Saved data entries:
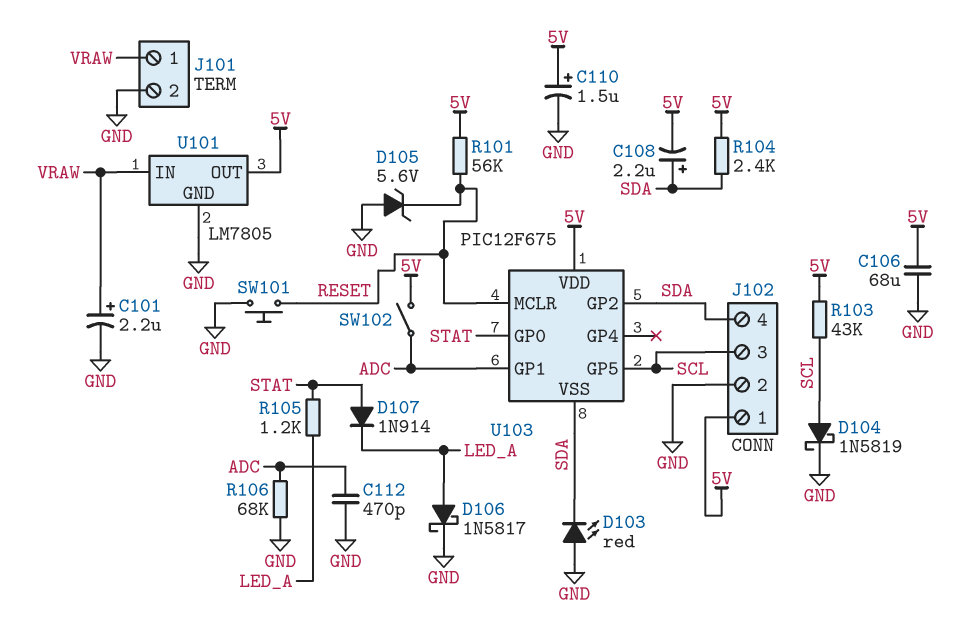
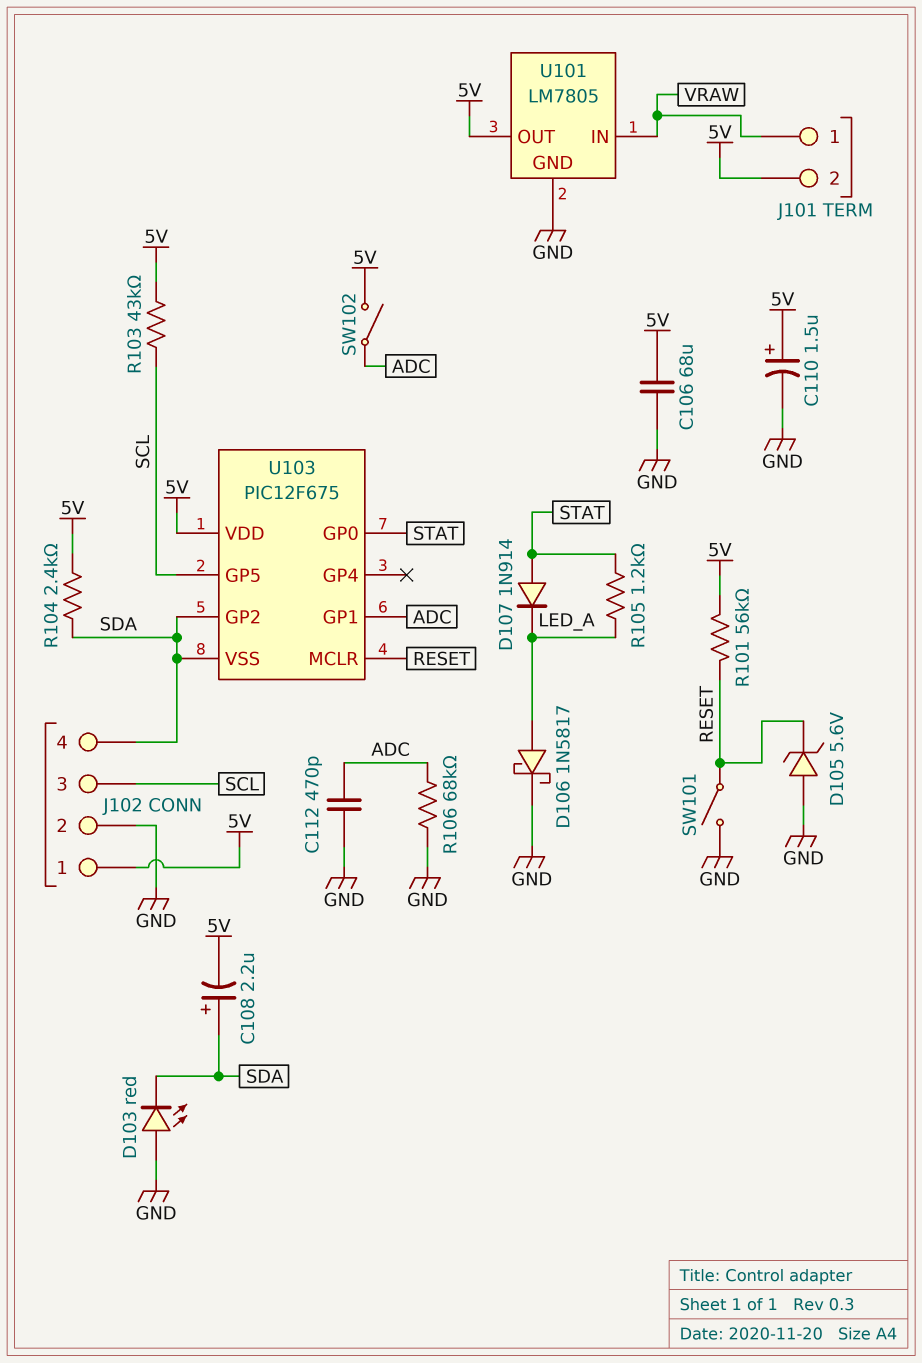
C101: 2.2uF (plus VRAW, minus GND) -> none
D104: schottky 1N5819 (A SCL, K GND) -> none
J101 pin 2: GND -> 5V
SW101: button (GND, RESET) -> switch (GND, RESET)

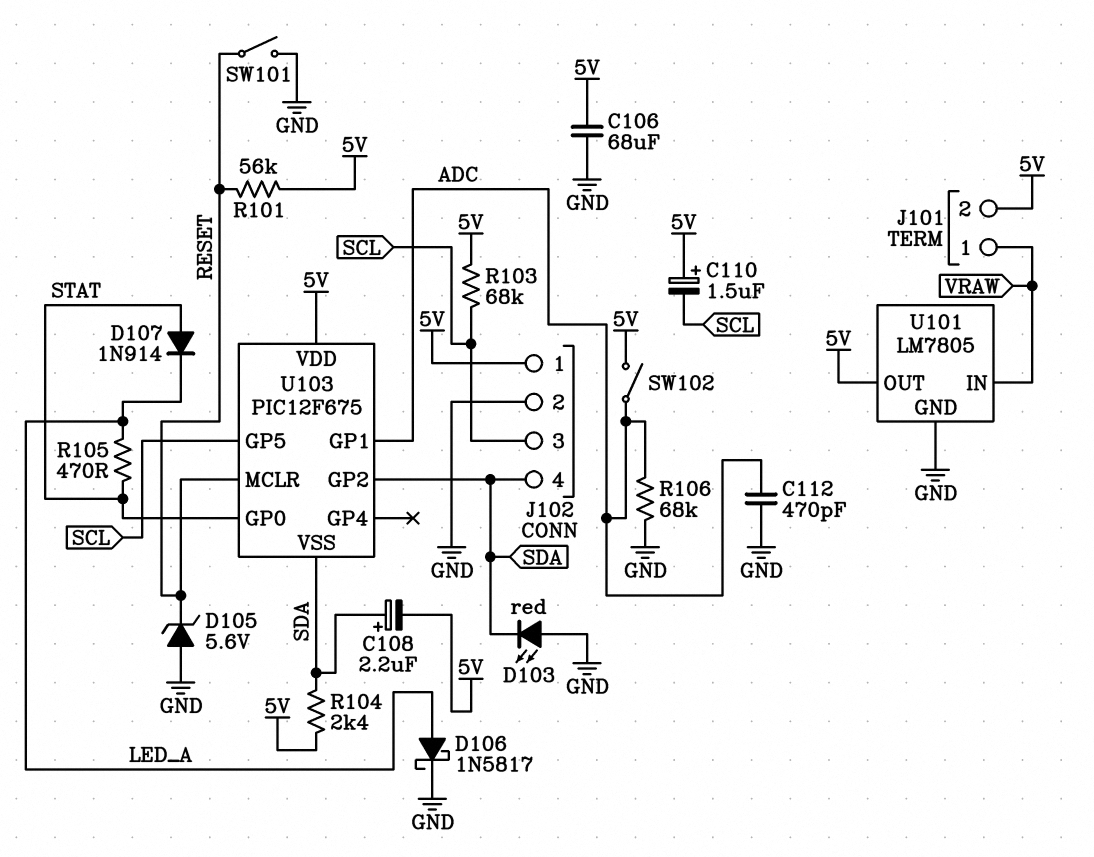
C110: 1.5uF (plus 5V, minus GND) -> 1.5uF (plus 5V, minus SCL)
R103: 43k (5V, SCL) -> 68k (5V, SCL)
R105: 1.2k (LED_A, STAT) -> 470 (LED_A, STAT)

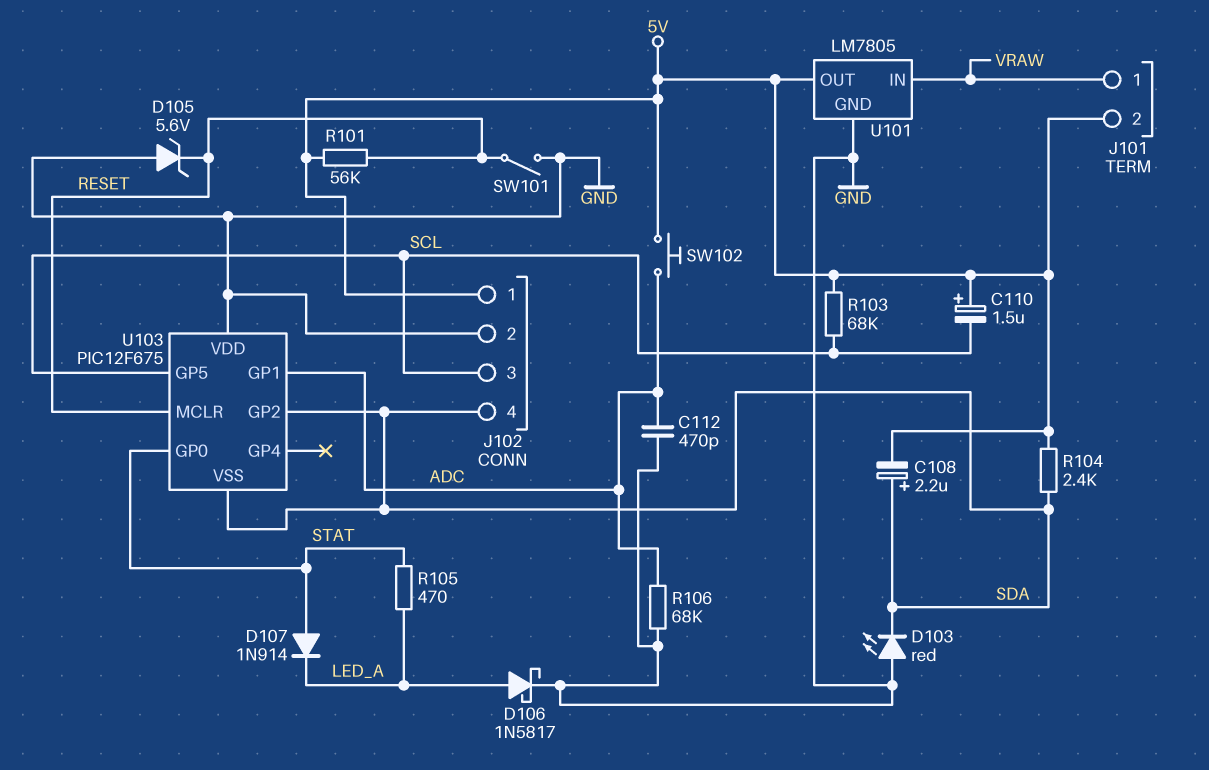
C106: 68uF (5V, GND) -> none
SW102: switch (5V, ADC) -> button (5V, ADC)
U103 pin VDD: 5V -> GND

■ **WORK INSTRUCTIONS**: Taking the records above as input, show every line in which the word "button" is present.

■ **YOUR SOLUTION**:
SW101: button (GND, RESET) -> switch (GND, RESET)
SW102: switch (5V, ADC) -> button (5V, ADC)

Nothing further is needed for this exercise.